====== Material for the task ======

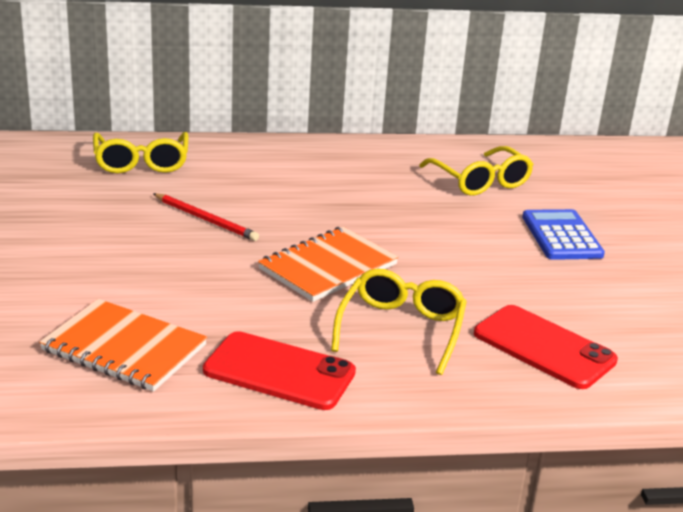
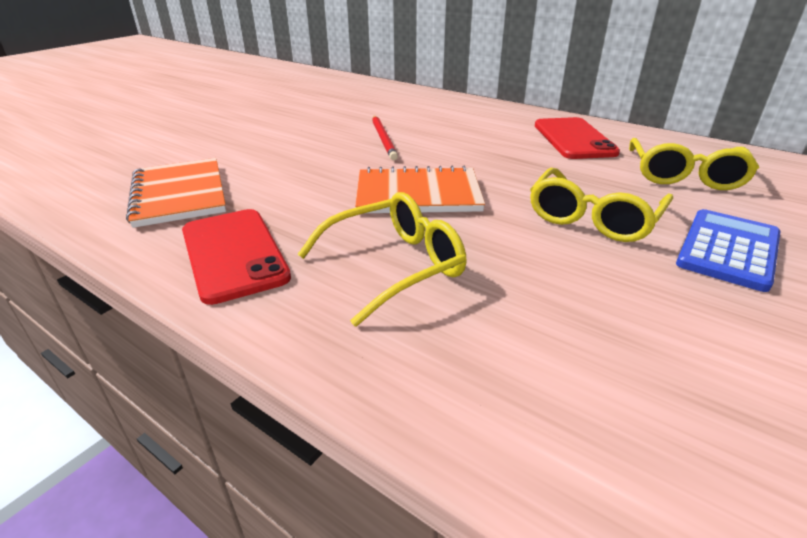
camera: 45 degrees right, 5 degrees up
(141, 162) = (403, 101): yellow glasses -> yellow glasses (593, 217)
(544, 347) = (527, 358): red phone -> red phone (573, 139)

======
====== Material for the task ======

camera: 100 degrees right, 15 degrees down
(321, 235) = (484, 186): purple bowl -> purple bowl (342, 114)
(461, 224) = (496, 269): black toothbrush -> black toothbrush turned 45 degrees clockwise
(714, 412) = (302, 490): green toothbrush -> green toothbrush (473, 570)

======

How to complete this task
Retype word for word everything in the listing above from the line that holds "camera: 100 degrees right, 15 degrees down" down to the line that holds "(714, 412) = (302, 490): green". Keep both end lines and leave out the rest.

Response area
camera: 100 degrees right, 15 degrees down
(321, 235) = (484, 186): purple bowl -> purple bowl (342, 114)
(461, 224) = (496, 269): black toothbrush -> black toothbrush turned 45 degrees clockwise
(714, 412) = (302, 490): green toothbrush -> green toothbrush (473, 570)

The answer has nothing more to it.